◆ **Information**

================

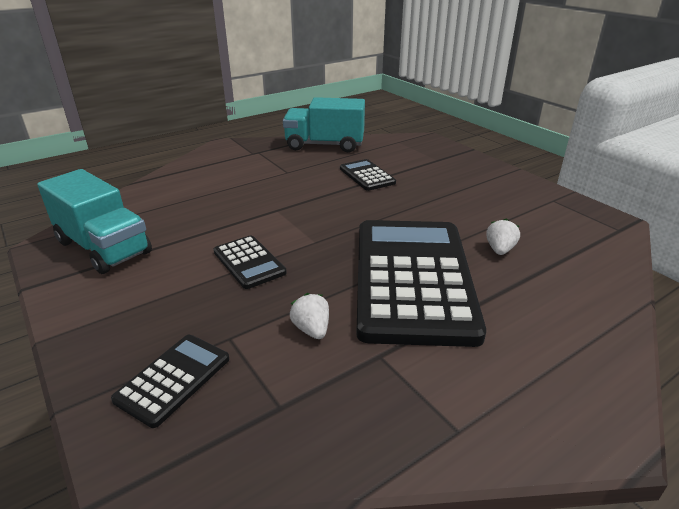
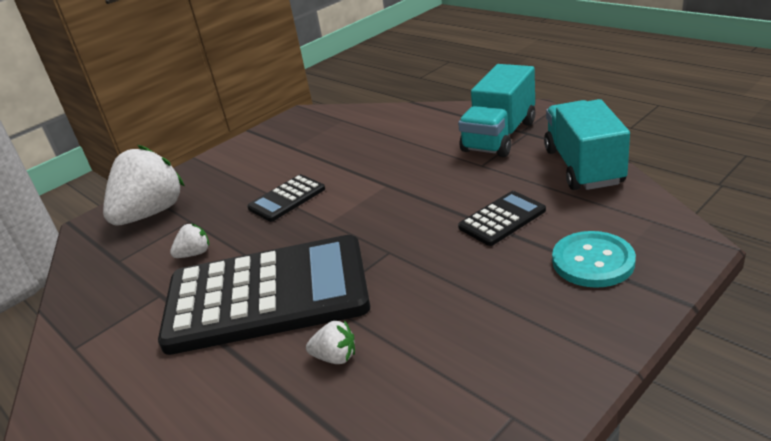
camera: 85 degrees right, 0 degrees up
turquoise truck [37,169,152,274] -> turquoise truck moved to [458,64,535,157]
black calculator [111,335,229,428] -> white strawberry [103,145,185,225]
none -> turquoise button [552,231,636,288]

================

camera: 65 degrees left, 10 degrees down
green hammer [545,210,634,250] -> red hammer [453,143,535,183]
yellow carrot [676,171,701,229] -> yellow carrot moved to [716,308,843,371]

================

◆ **What you have to do**
Begin with the line that has "green hammer [545,210,634,250]" in the listing above and end after the line that has "yellow carrot [676,171,701,229]"; output those lines exactly.

◆ **Response**
green hammer [545,210,634,250] -> red hammer [453,143,535,183]
yellow carrot [676,171,701,229] -> yellow carrot moved to [716,308,843,371]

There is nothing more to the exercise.